DIRECTIONS.
Skipping all pictures, please restate word for word the lines from the one that contains "[(288,125),(278,128),(284,147),(293,144),(288,125)]" through the last line of the entries.
═════ MATERIALS PROVIDED
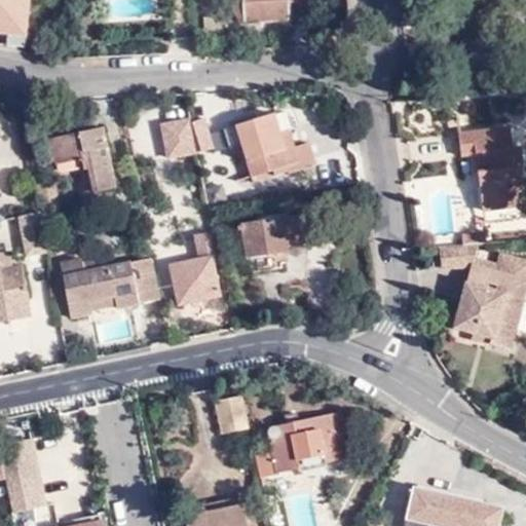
[(0,0),(0,30),(28,35),(30,0),(0,0)]
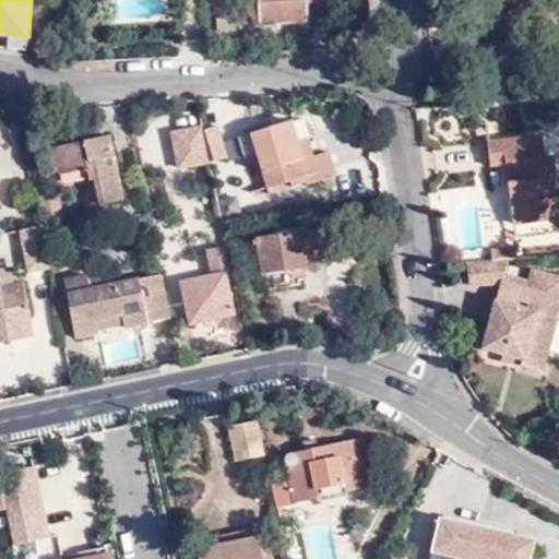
[(258,0),(260,22),(282,20),(282,14),(308,12),(306,0),(258,0)]
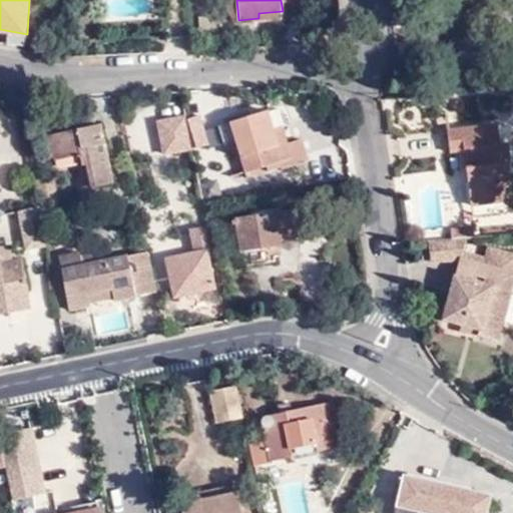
[(284,3),(284,16),(310,15),(309,3),(284,3)]
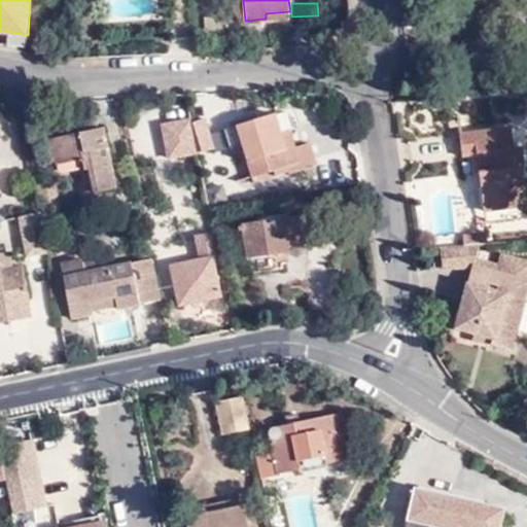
[(161,124),(168,157),(224,146),(217,111),(161,124)]
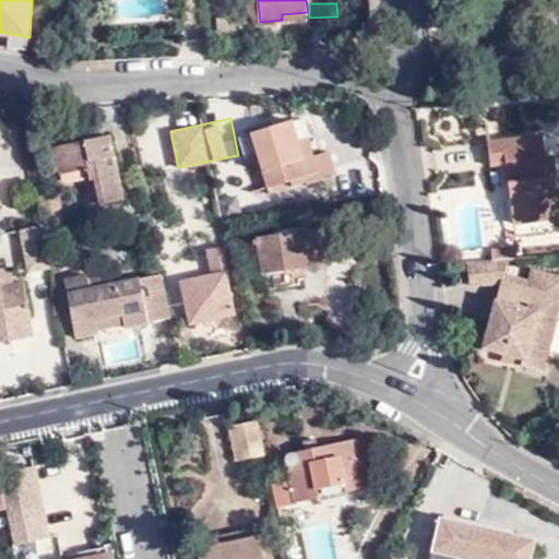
[(269,186),(319,170),(313,154),(305,157),(298,138),(293,118),(251,130),(259,153),(269,186)]
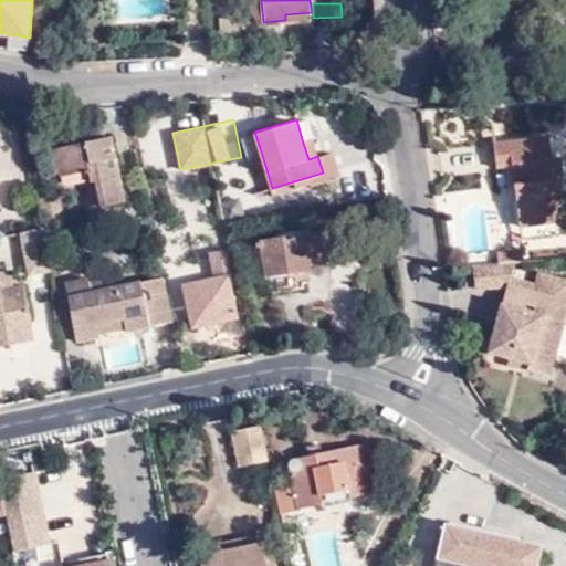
[(262,155),(254,132),(250,133),(257,156),(262,155)]
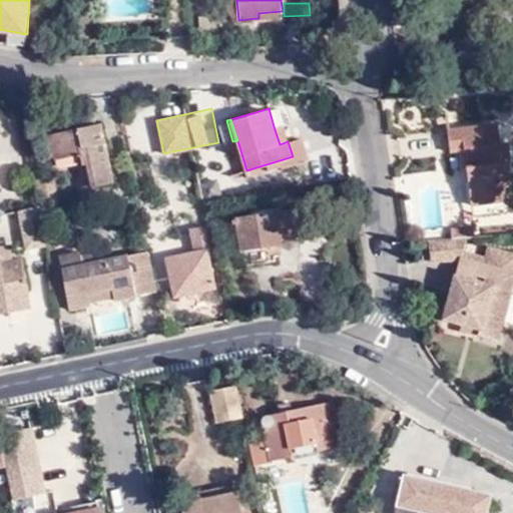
[(70,189),(114,181),(102,120),(58,128),(70,189)]
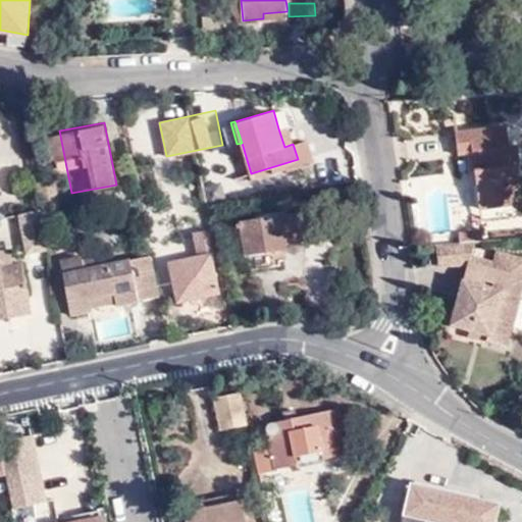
[(288,125),(278,128),(284,147),(293,144),(288,125)]
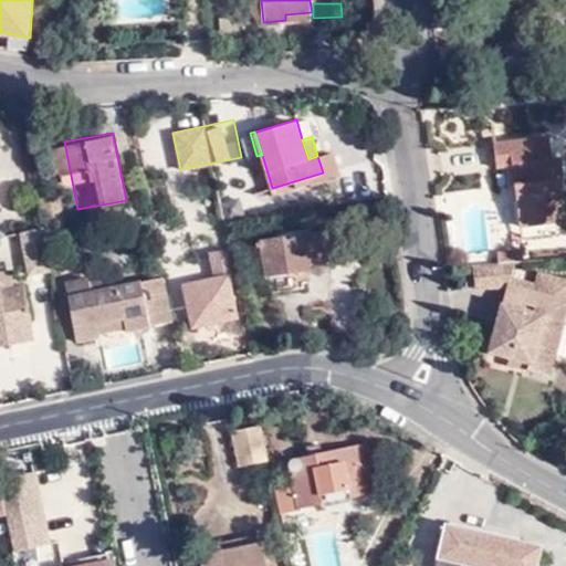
[(519,226),(565,221),(565,216),(562,158),(553,159),(551,137),(495,143),(498,166),(513,166),(519,226)]
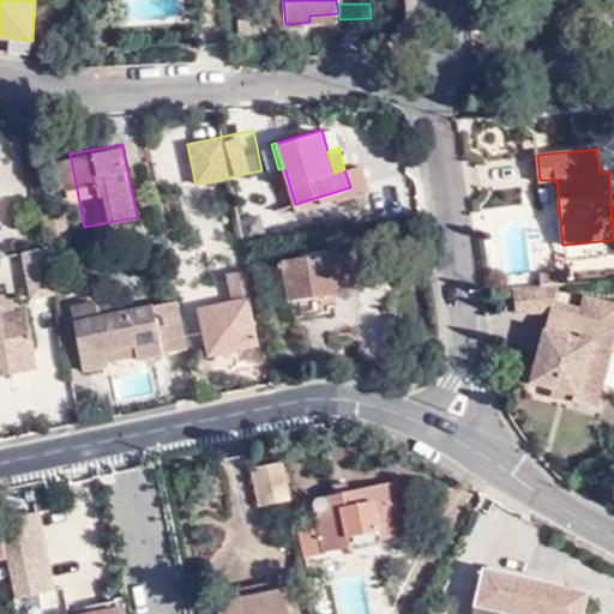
[(16,283),(17,299),(53,296),(50,248),(10,251),(11,283),(16,283)]
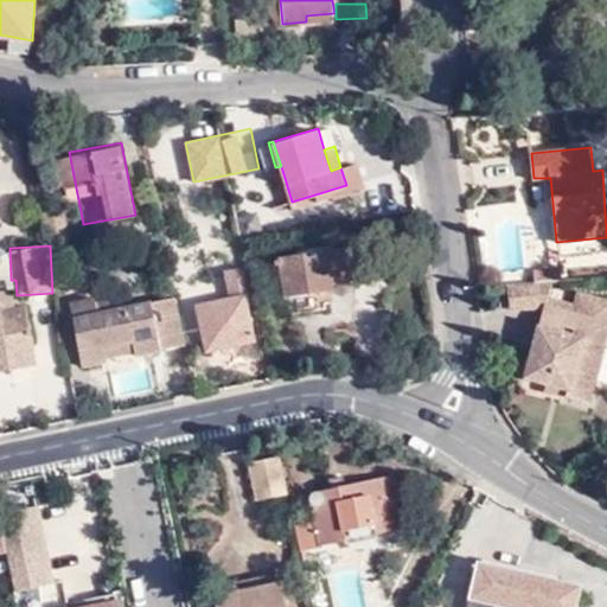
[(292,294),(333,288),(332,282),(352,279),(349,248),(286,257),(292,294)]
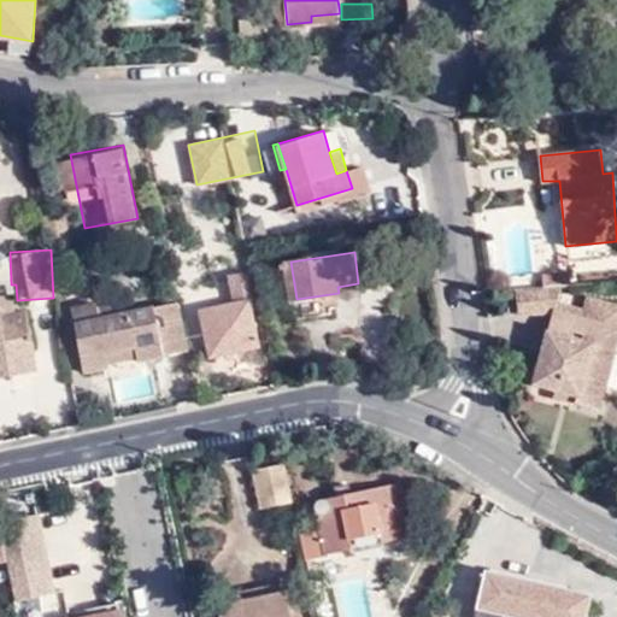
[(242,272),(230,276),(235,300),(200,307),(210,353),(256,344),(242,272)]
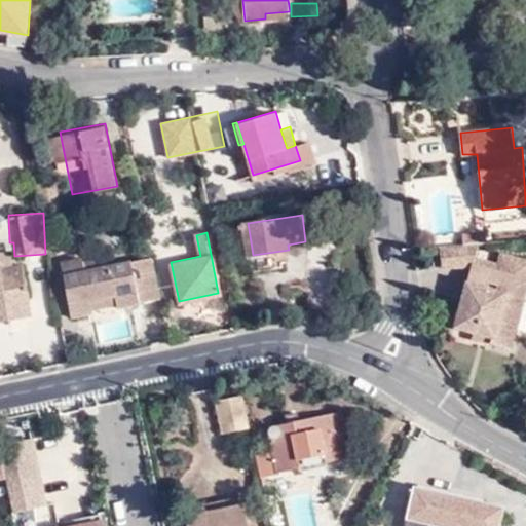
[(0,269),(12,267),(9,247),(0,248),(0,269)]
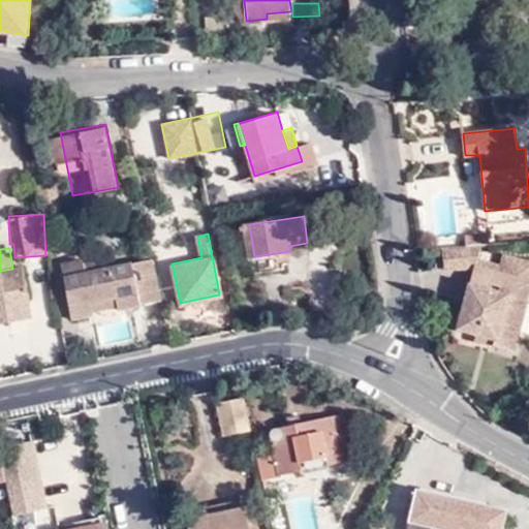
[(479,273),(483,261),(487,249),(452,253),(455,276),(479,273)]
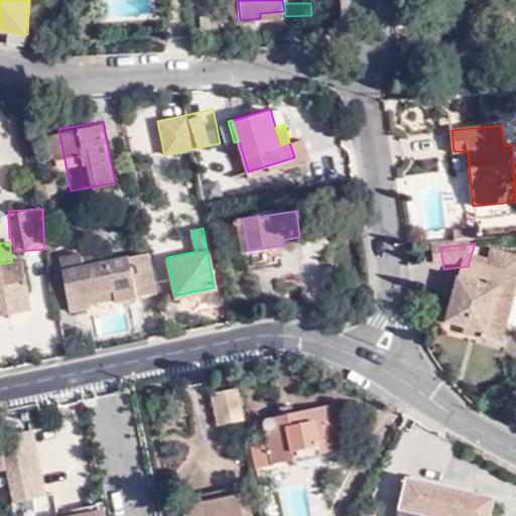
[(111,290),(114,303),(135,298),(126,258),(84,268),(80,252),(58,257),(71,312),(89,308),(87,296),(111,290)]
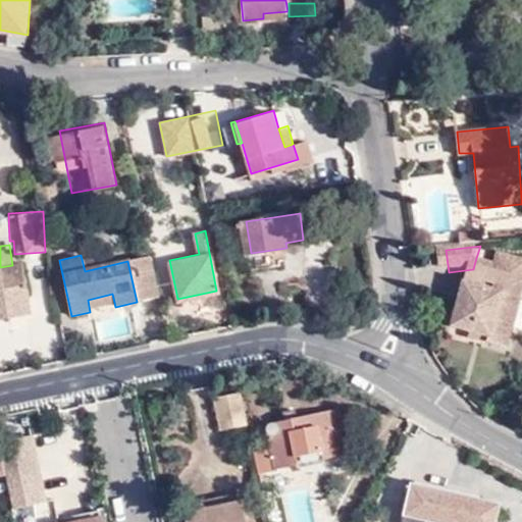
[(476,258),(473,269),(460,323),(480,329),(479,335),(497,341),(496,346),(516,351),(521,331),(521,328),(521,259),(505,255),(502,265),(476,258)]
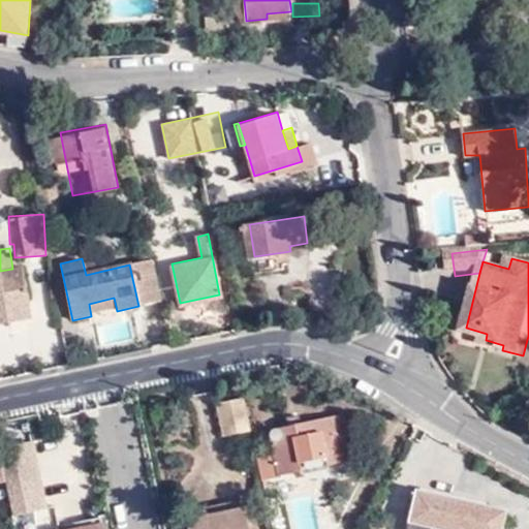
[(0,323),(8,322),(6,313),(30,309),(23,268),(12,269),(0,271),(0,323)]
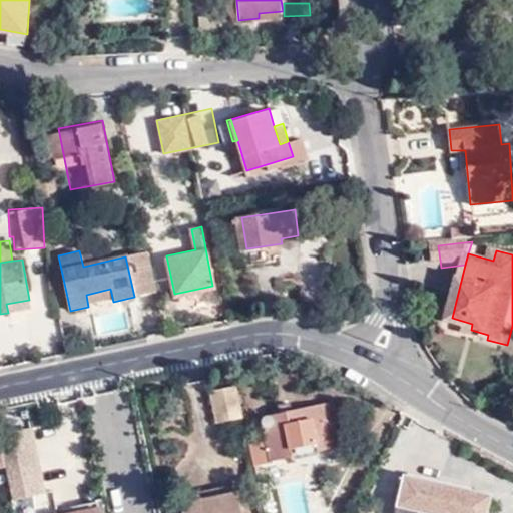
[(110,289),(86,295),(88,307),(113,302),(110,289)]
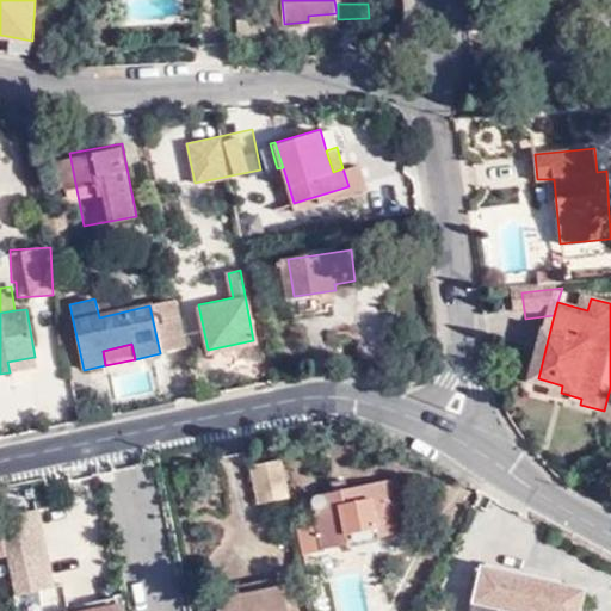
[(35,357),(7,362),(10,372),(37,368),(35,357)]
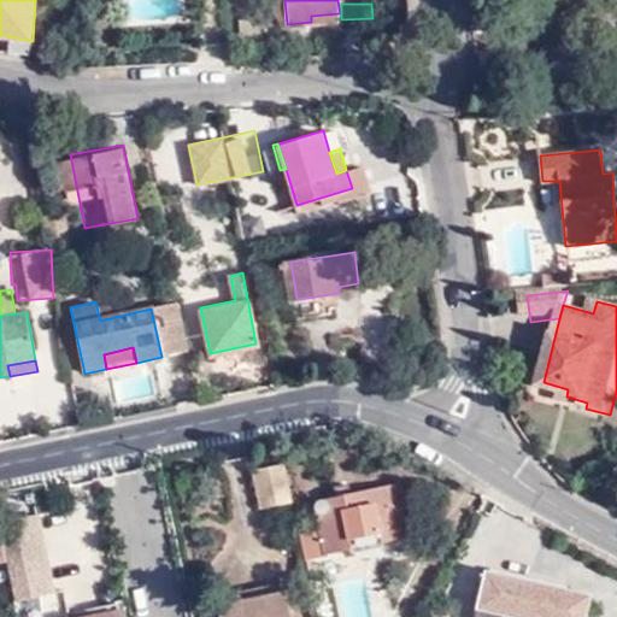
[(566,397),(568,389),(544,382),(541,391),(566,397)]
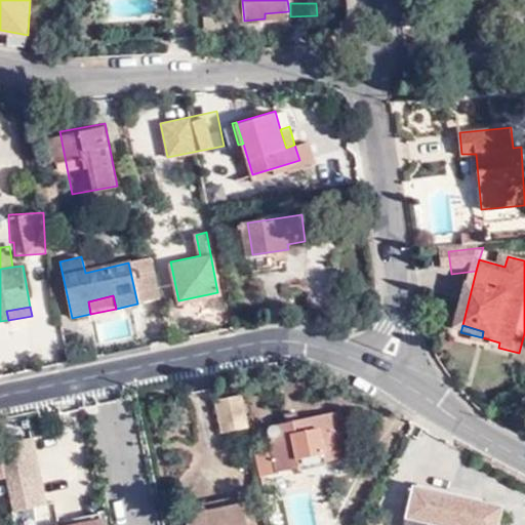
[(223,426),(247,420),(239,387),(215,392),(223,426)]
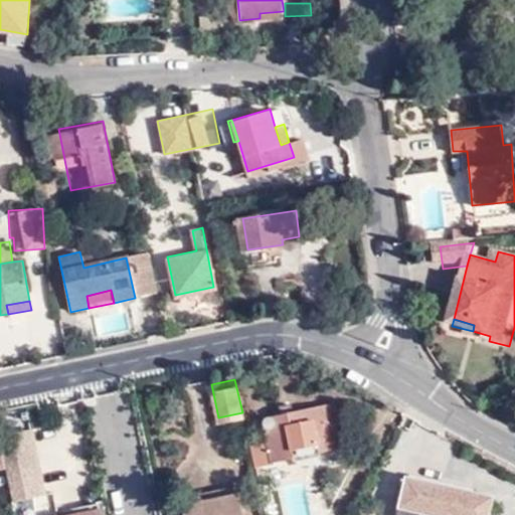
[(278,462),(315,454),(340,449),(332,405),(266,420),(263,424),(272,463),(278,462)]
══════════
OUTPUT BELOW.
[(288,125),(278,128),(284,147),(293,144),(288,125)]
[(519,226),(565,221),(565,216),(562,158),(553,159),(551,137),(495,143),(498,166),(513,166),(519,226)]
[(16,283),(17,299),(53,296),(50,248),(10,251),(11,283),(16,283)]
[(292,294),(333,288),(332,282),(352,279),(349,248),(286,257),(292,294)]
[(242,272),(230,276),(235,300),(200,307),(210,353),(256,344),(242,272)]
[(0,269),(12,267),(9,247),(0,248),(0,269)]
[(479,273),(483,261),(487,249),(452,253),(455,276),(479,273)]
[(111,290),(114,303),(135,298),(126,258),(84,268),(80,252),(58,257),(71,312),(89,308),(87,296),(111,290)]
[(476,258),(473,269),(460,323),(480,329),(479,335),(497,341),(496,346),(516,351),(521,331),(521,328),(521,259),(505,255),(502,265),(476,258)]
[(0,323),(8,322),(6,313),(30,309),(23,268),(12,269),(0,271),(0,323)]
[(110,289),(86,295),(88,307),(113,302),(110,289)]
[(35,357),(7,362),(10,372),(37,368),(35,357)]
[(566,397),(568,389),(544,382),(541,391),(566,397)]
[(223,426),(247,420),(239,387),(215,392),(223,426)]
[(278,462),(315,454),(340,449),(332,405),(266,420),(263,424),(272,463),(278,462)]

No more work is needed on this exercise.